• _INSTRUCTIONS TO FOLLOW_:
Beneath this instruction is a listing; print exactly the lines in it starting at the line that contains "blue car: 11 -> 7" and going through the line that contains "orange duck: 12 -> 11".

• _THE DATA_:

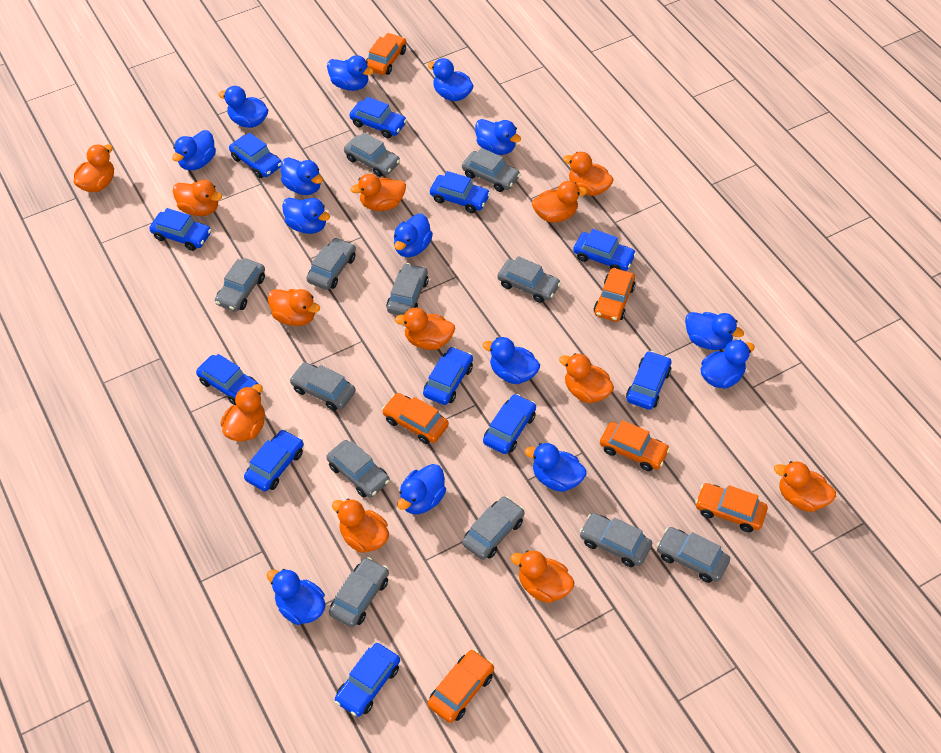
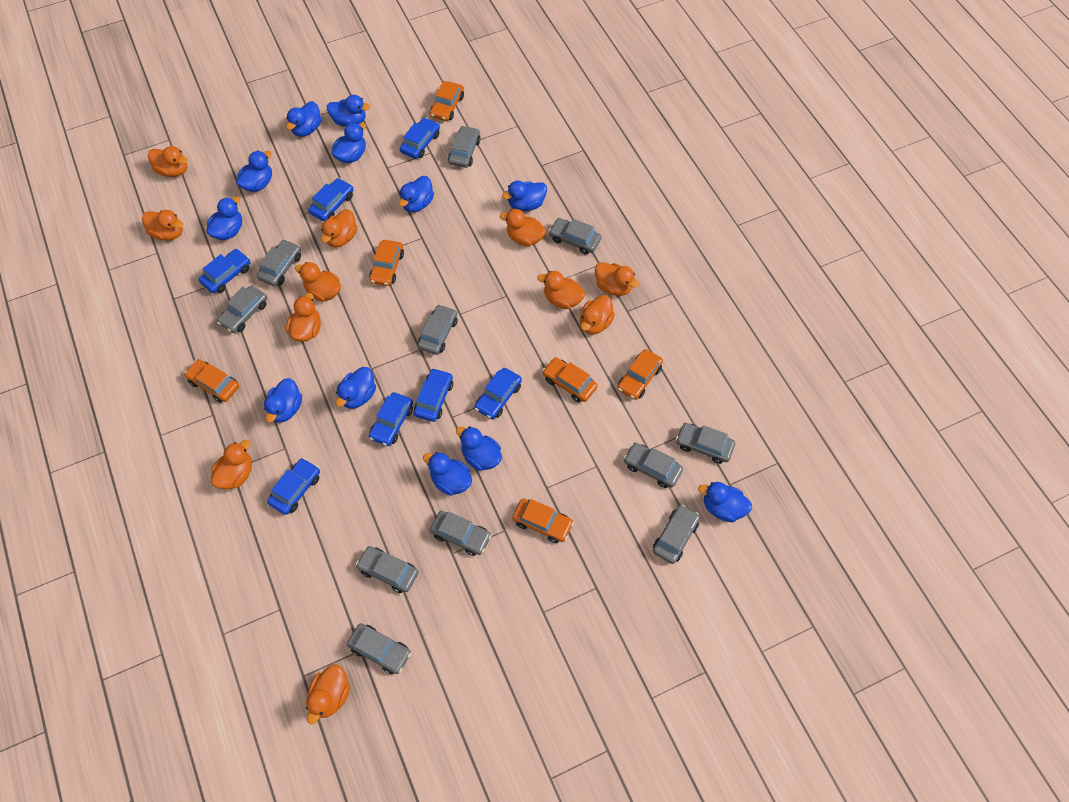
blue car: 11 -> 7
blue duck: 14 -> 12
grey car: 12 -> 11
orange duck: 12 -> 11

...

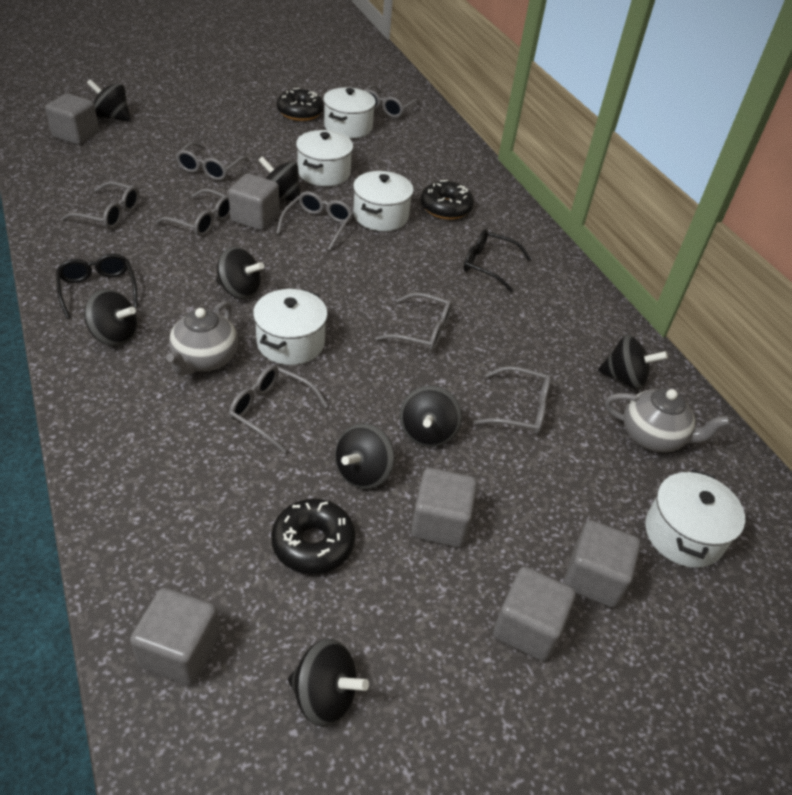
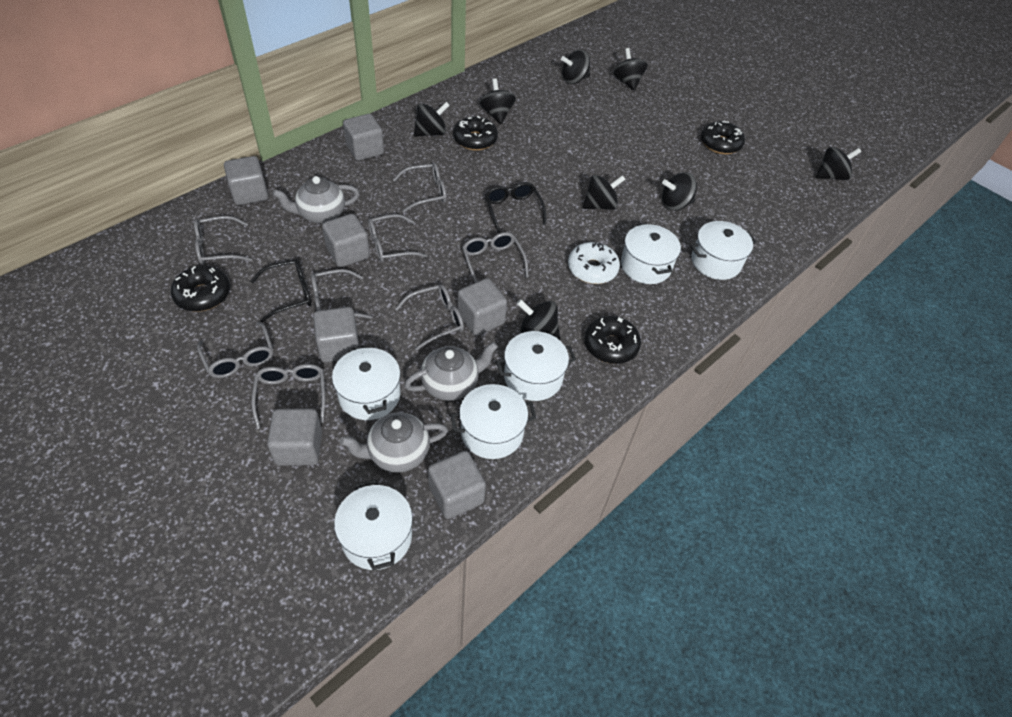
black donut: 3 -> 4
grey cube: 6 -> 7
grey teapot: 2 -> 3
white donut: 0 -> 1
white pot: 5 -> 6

---

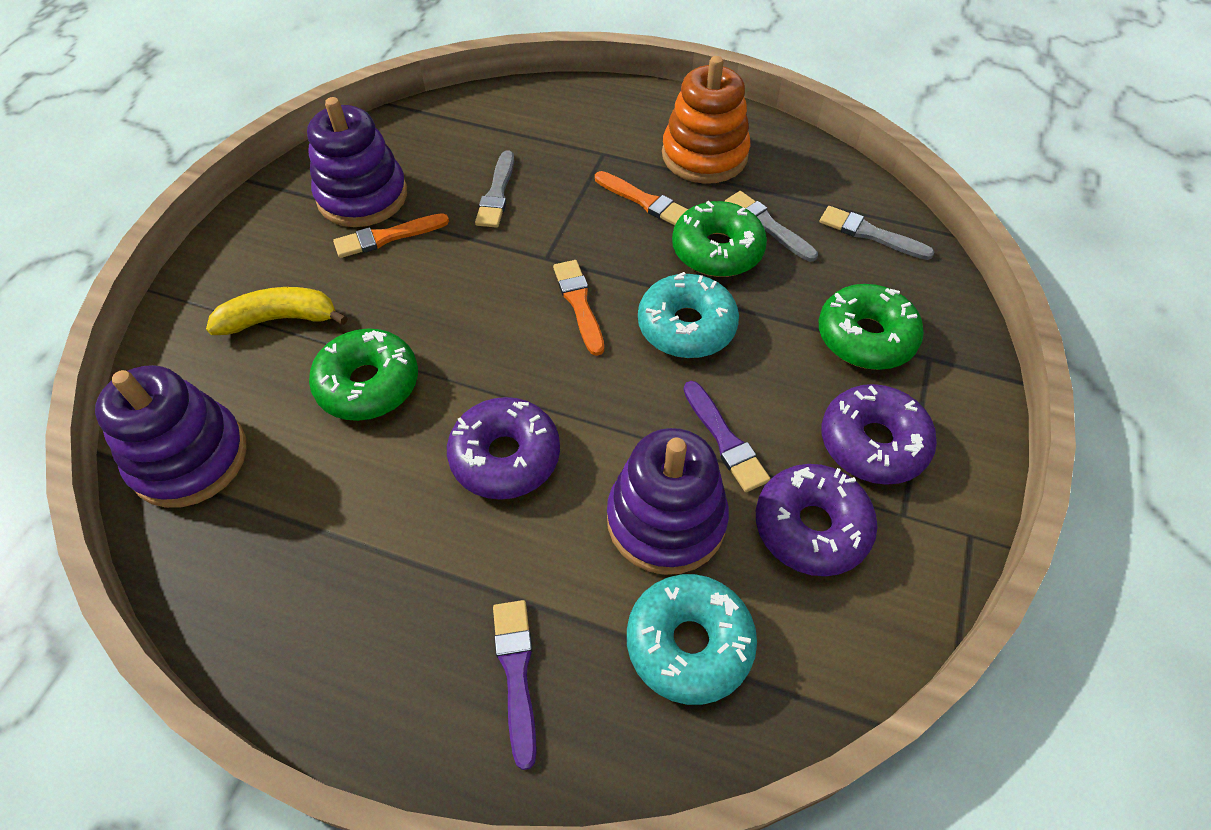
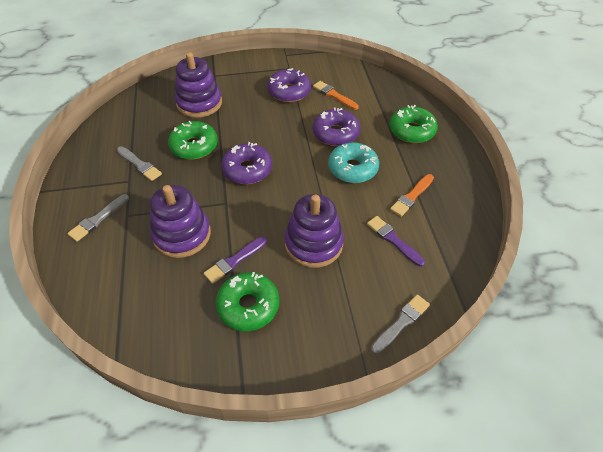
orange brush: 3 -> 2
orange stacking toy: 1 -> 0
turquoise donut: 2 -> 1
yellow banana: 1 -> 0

• _FINAL ANSWER_:
blue car: 11 -> 7
blue duck: 14 -> 12
grey car: 12 -> 11
orange duck: 12 -> 11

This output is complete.